╔══

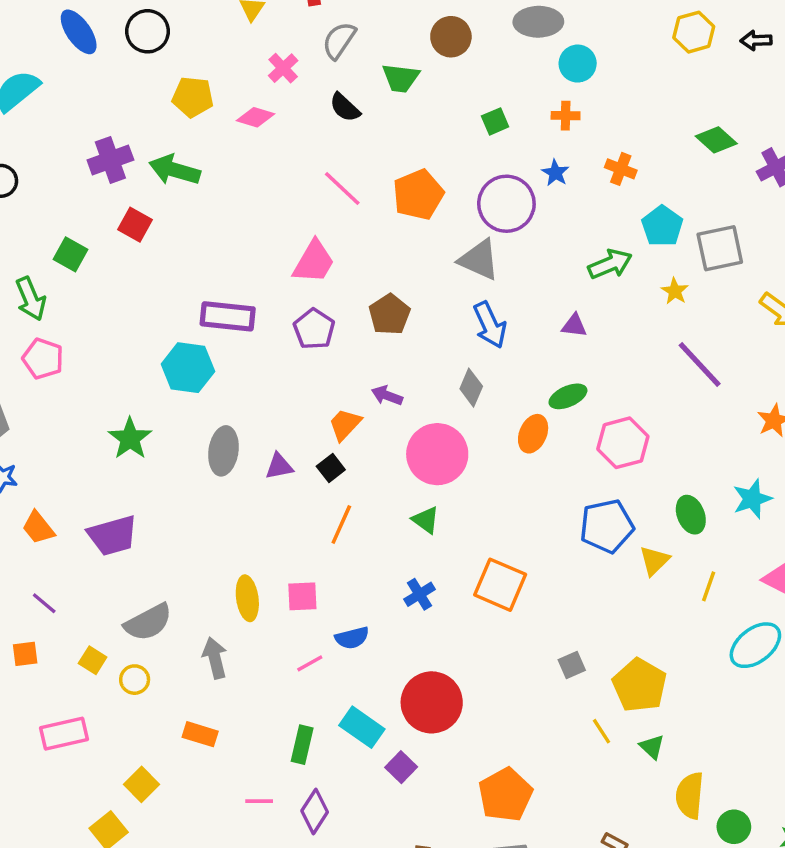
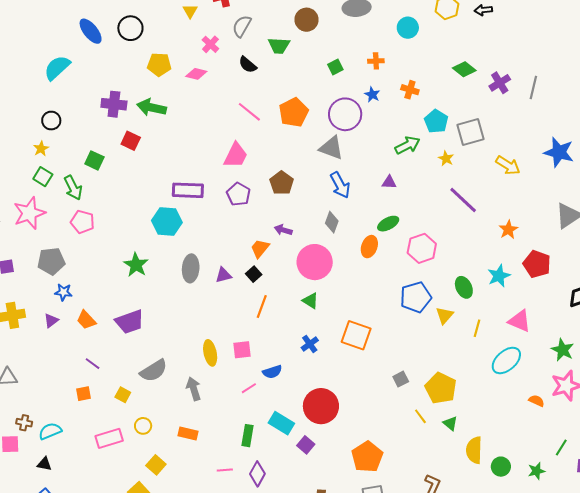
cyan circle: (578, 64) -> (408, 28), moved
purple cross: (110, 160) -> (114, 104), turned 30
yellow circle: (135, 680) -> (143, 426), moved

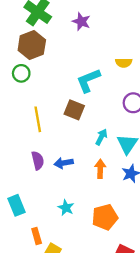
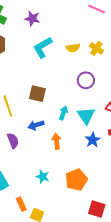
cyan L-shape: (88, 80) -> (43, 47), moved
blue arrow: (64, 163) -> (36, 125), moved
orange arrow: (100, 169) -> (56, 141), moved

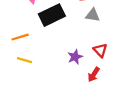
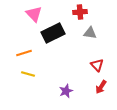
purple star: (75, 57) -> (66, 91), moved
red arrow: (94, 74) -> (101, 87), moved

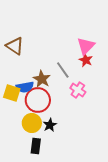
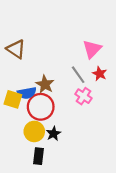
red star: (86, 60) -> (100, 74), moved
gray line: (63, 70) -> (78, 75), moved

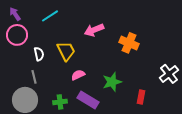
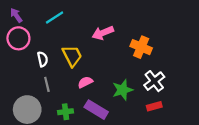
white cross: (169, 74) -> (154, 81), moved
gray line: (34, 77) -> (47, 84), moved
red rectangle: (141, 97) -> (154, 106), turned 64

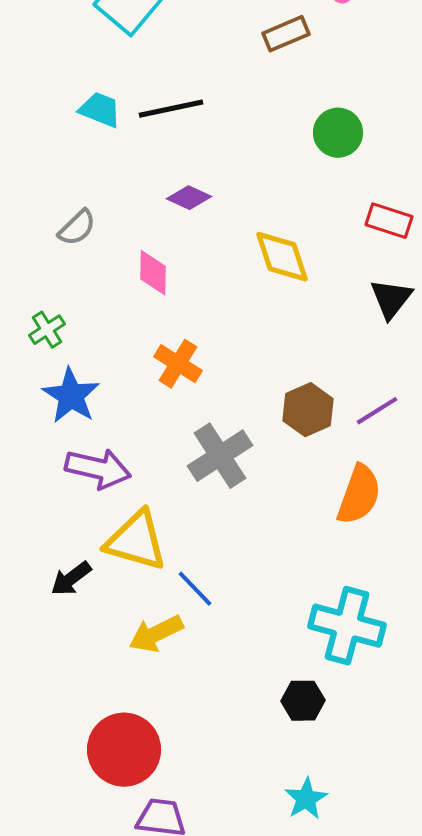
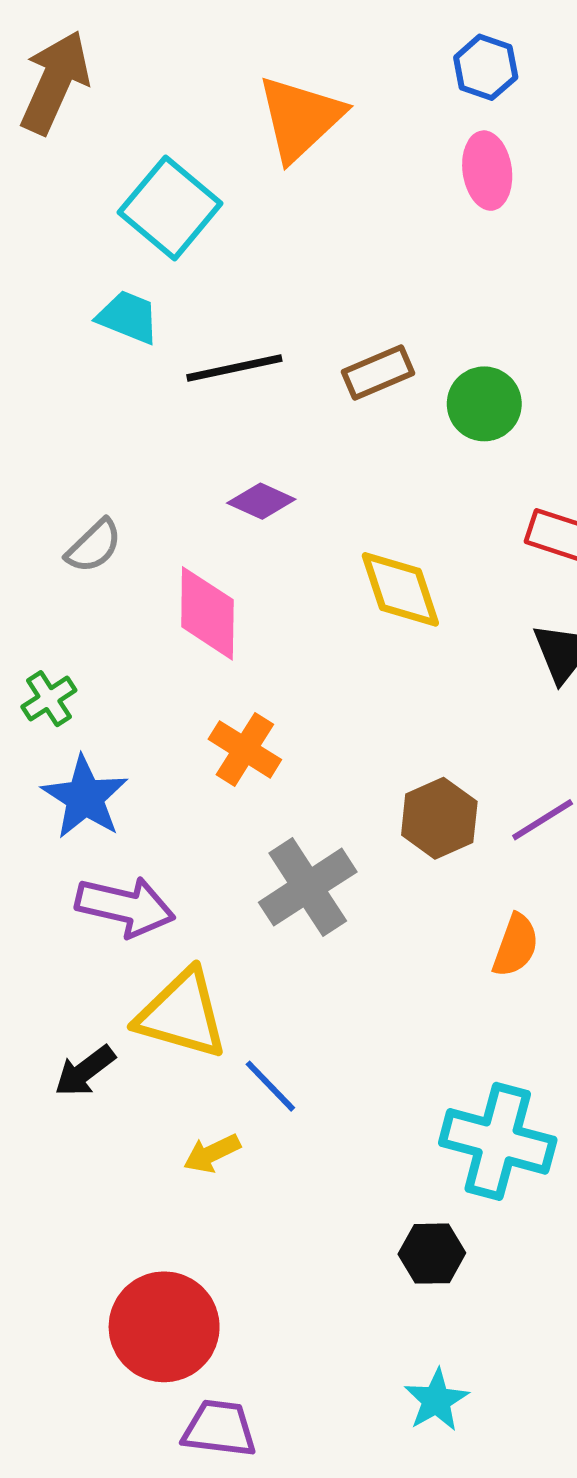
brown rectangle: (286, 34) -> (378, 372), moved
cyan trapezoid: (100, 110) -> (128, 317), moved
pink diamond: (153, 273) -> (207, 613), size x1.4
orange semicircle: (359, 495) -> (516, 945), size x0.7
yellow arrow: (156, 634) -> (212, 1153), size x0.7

╚══

EXERCISE REQUIREMENTS >> Copy out every line in the listing where the word "rectangle" appears.

ANSWER TO THIS PROBLEM >>
red rectangle: (141, 97) -> (154, 106), turned 64
brown rectangle: (286, 34) -> (378, 372), moved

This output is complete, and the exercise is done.